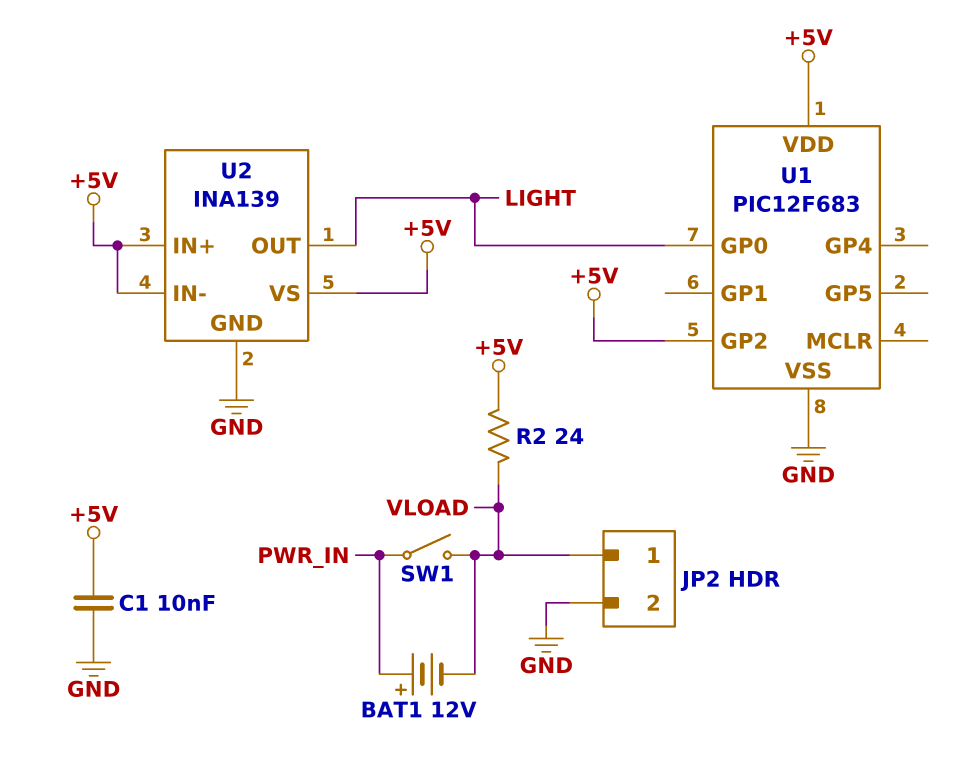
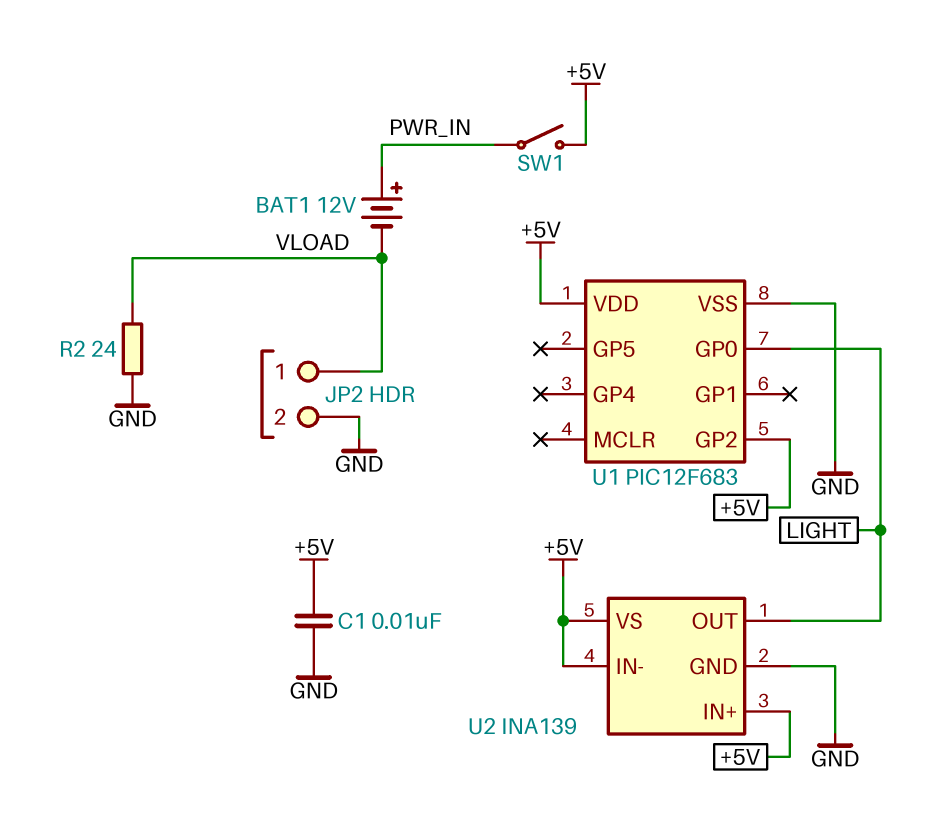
R2: 24 (+5V, VLOAD) -> 24 (GND, VLOAD)
SW1: switch (PWR_IN, VLOAD) -> switch (+5V, PWR_IN)

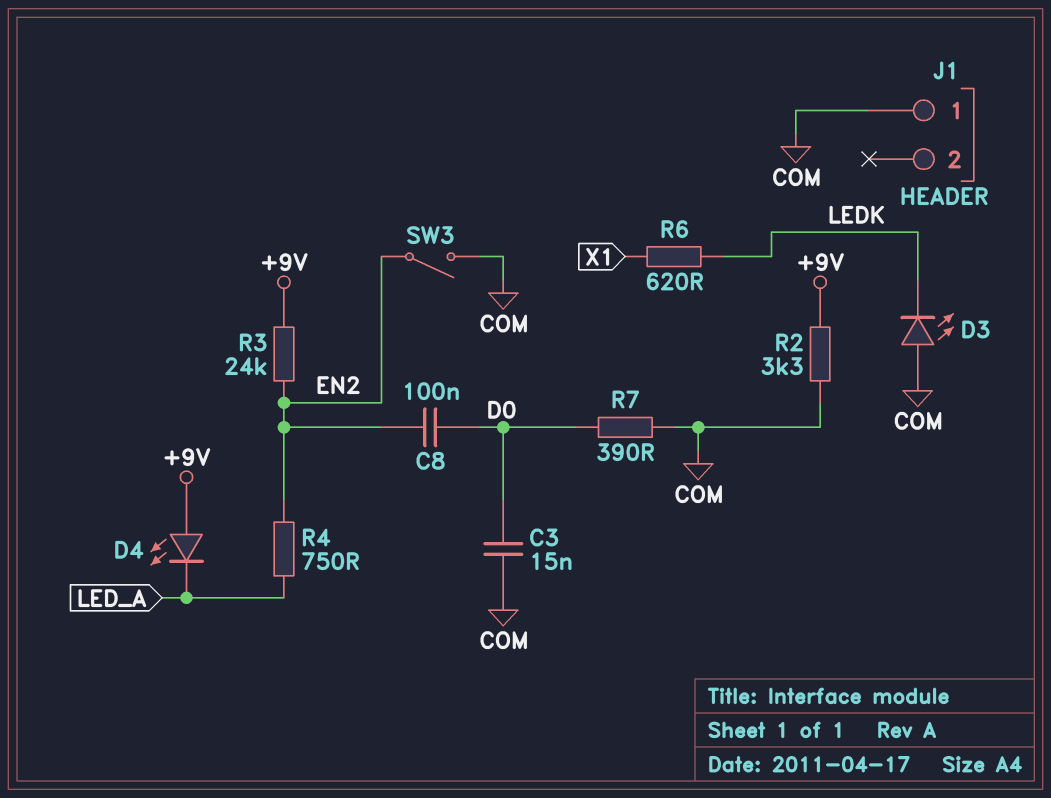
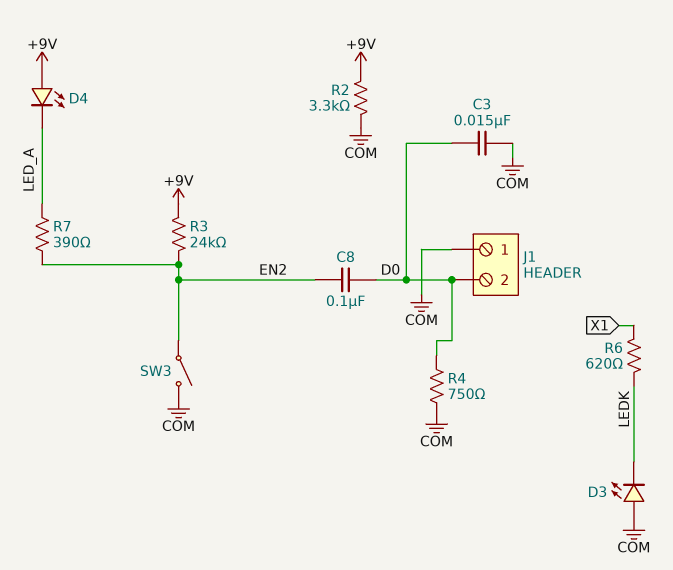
J1 pin 2: none -> D0
R4: 750 (EN2, LED_A) -> 750 (COM, D0)
R7: 390 (COM, D0) -> 390 (EN2, LED_A)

Exercise details: Reproduce each line, exactly as it appears, from the one that contains "R4: 750 (EN2, LED_A) -> 750 (COM, D0)" through the last line of the records. Add no other lines.

Exercise result:
R4: 750 (EN2, LED_A) -> 750 (COM, D0)
R7: 390 (COM, D0) -> 390 (EN2, LED_A)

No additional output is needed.